→ Directions for this task
From the first line to the last, copy the data exactly and drop the pictures.

→ Dataset extract
# # # #
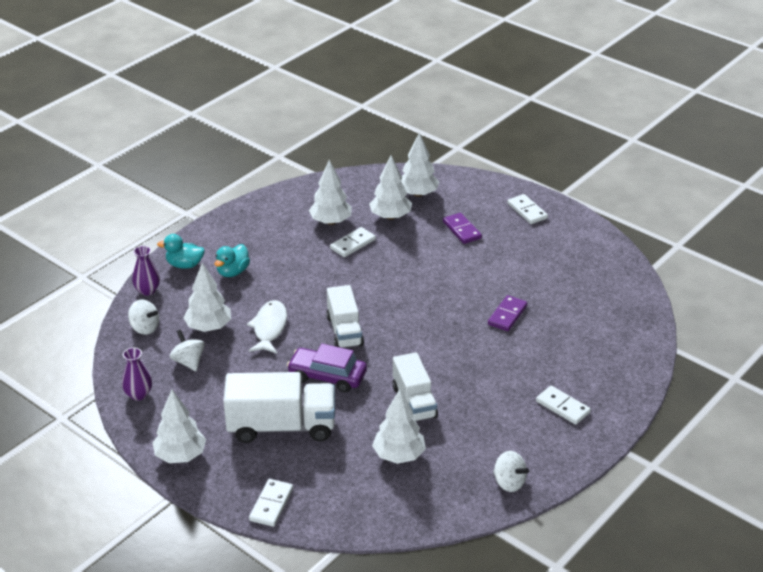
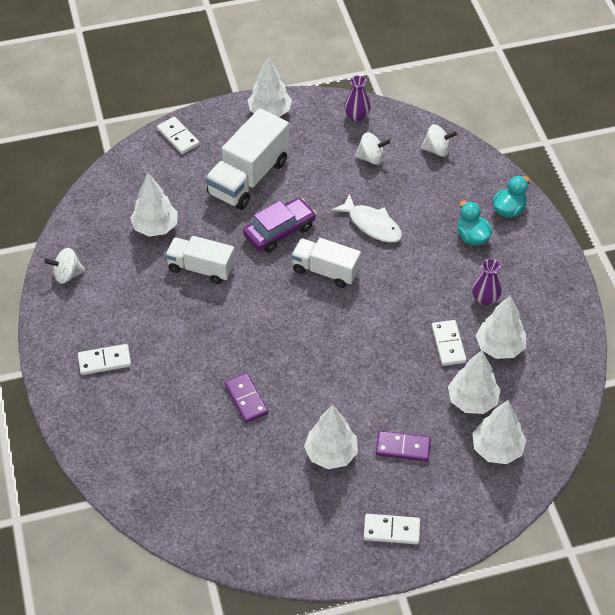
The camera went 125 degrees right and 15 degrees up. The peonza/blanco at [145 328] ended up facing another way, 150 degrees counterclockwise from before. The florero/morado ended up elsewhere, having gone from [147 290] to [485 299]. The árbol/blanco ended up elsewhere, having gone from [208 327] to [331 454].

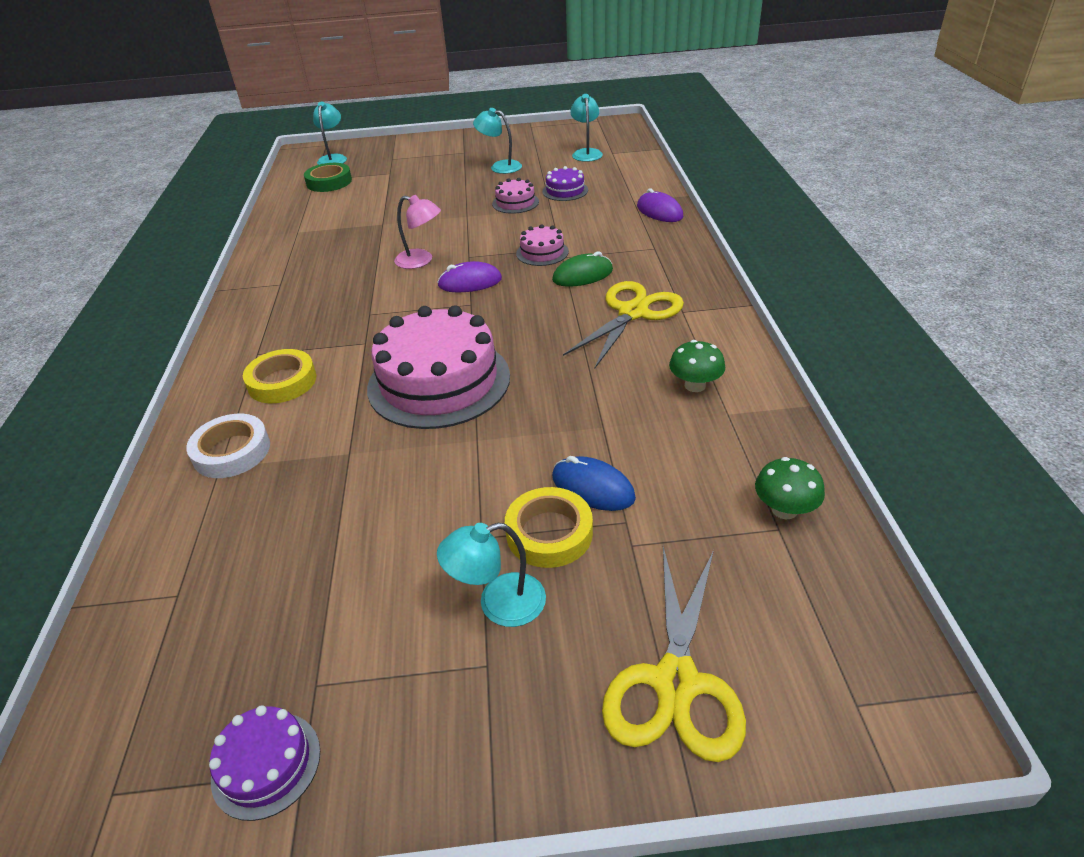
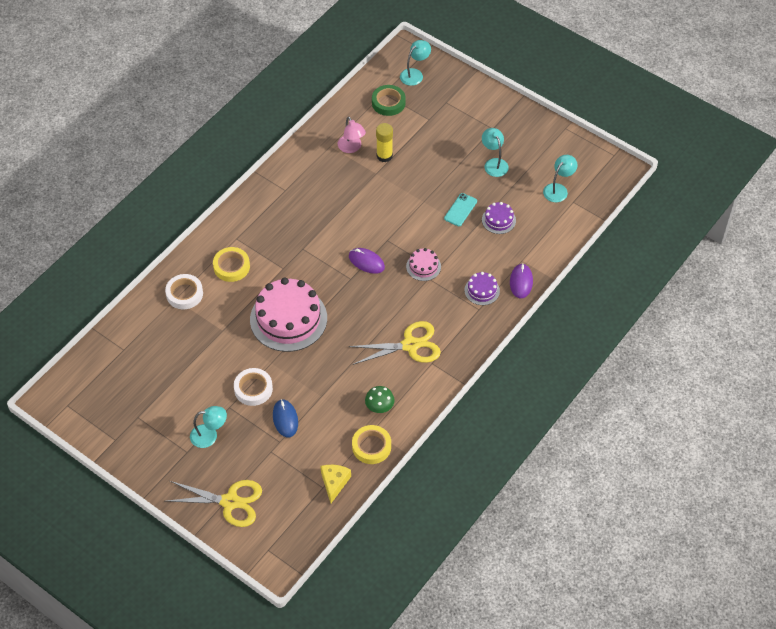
The camera went 40 degrees right and 15 degrees up. The tarta/morado ended up elsewhere, having gone from [266 764] to [482 290]. The lámpara/rosa ended up elsewhere, having gone from [421 261] to [351 148]. The lámpara/turquesa at [498 604] ended up facing another way, 150 degrees clockwise from before. Where the tarta/rosa stood at [515 203], the móvil/turquesa came to stand at [460 210]. The cinta adhesiva/amarillo ended up elsewhere, having gone from [549 533] to [371 446]. The second view lost the ratón/verde at [582 275]. The tijeras/amarillo at [676 682] ended up facing another way, 135 degrees counterclockwise from before. Where the seta/verde stood at [784 509], the queso/amarillo came to stand at [334 483]. The second view gained the cinta adhesiva/blanco at [253 389]. The second view gained the barra de pegamento/amarillo at [384 156].

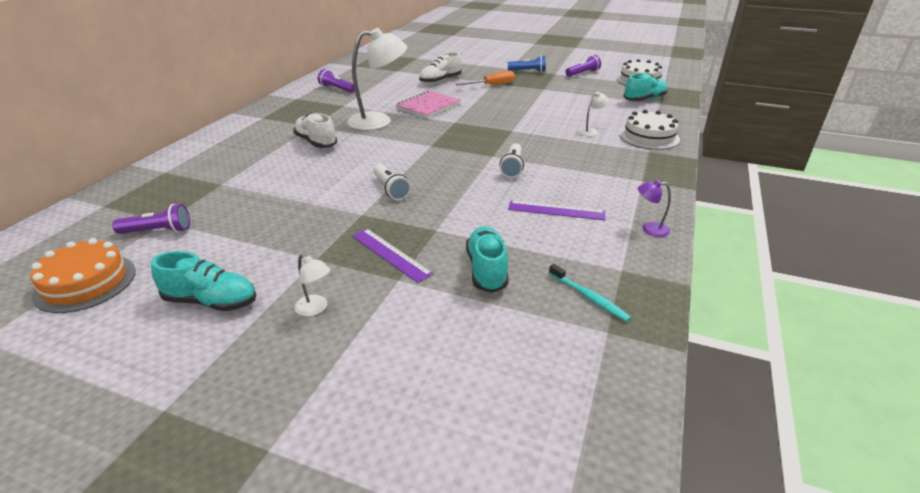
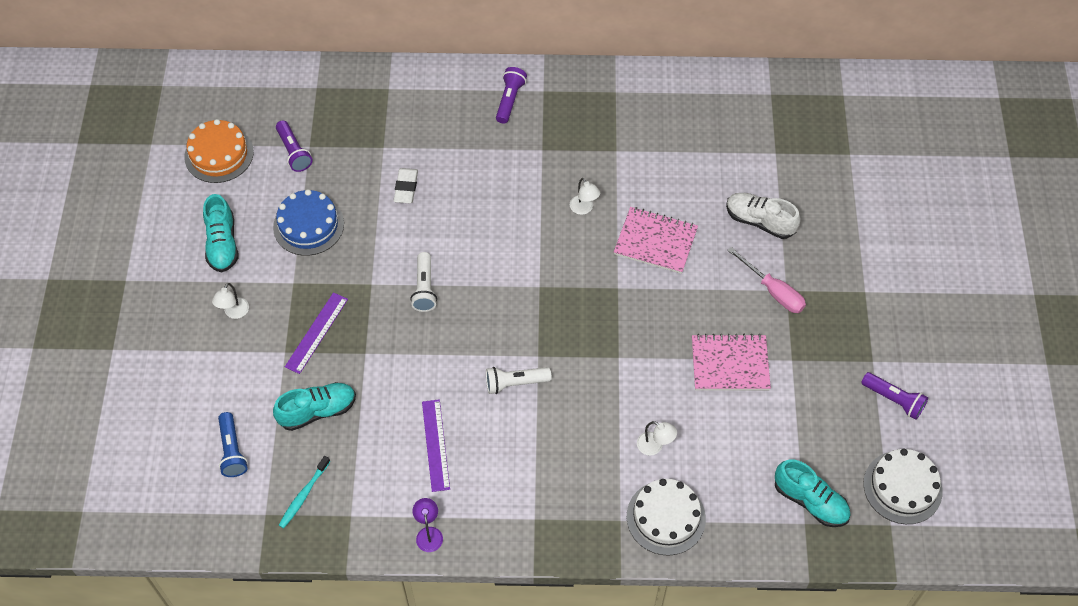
The camera went 70 degrees right and 25 degrees up. The second view lost the zapato/blanco at [316 142]. The lámpara de mano/morado ended up elsewhere, having gone from [337 89] to [509 100]. The size of the lámpara/blanco at [379 121] changed by a factor of 0.43. The lámpara de mano/blanco at [391 189] ended up facing another way, 45 degrees counterclockwise from before. What was the destornillador/naranja at [492 85] turned into the destornillador/rosa at [773 291]. The lámpara de mano/azul ended up elsewhere, having gone from [528 71] to [232 450]. The second view gained the tarta/azul at [308 225]. The second view gained the goma de borrar/blanco at [406 188]. The second view gained the cuaderno/rosa at [730 364].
# # # #
→ Exercise answer
The camera went 125 degrees right and 15 degrees up. The peonza/blanco at [145 328] ended up facing another way, 150 degrees counterclockwise from before. The florero/morado ended up elsewhere, having gone from [147 290] to [485 299]. The árbol/blanco ended up elsewhere, having gone from [208 327] to [331 454].

The camera went 40 degrees right and 15 degrees up. The tarta/morado ended up elsewhere, having gone from [266 764] to [482 290]. The lámpara/rosa ended up elsewhere, having gone from [421 261] to [351 148]. The lámpara/turquesa at [498 604] ended up facing another way, 150 degrees clockwise from before. Where the tarta/rosa stood at [515 203], the móvil/turquesa came to stand at [460 210]. The cinta adhesiva/amarillo ended up elsewhere, having gone from [549 533] to [371 446]. The second view lost the ratón/verde at [582 275]. The tijeras/amarillo at [676 682] ended up facing another way, 135 degrees counterclockwise from before. Where the seta/verde stood at [784 509], the queso/amarillo came to stand at [334 483]. The second view gained the cinta adhesiva/blanco at [253 389]. The second view gained the barra de pegamento/amarillo at [384 156].

The camera went 70 degrees right and 25 degrees up. The second view lost the zapato/blanco at [316 142]. The lámpara de mano/morado ended up elsewhere, having gone from [337 89] to [509 100]. The size of the lámpara/blanco at [379 121] changed by a factor of 0.43. The lámpara de mano/blanco at [391 189] ended up facing another way, 45 degrees counterclockwise from before. What was the destornillador/naranja at [492 85] turned into the destornillador/rosa at [773 291]. The lámpara de mano/azul ended up elsewhere, having gone from [528 71] to [232 450]. The second view gained the tarta/azul at [308 225]. The second view gained the goma de borrar/blanco at [406 188]. The second view gained the cuaderno/rosa at [730 364].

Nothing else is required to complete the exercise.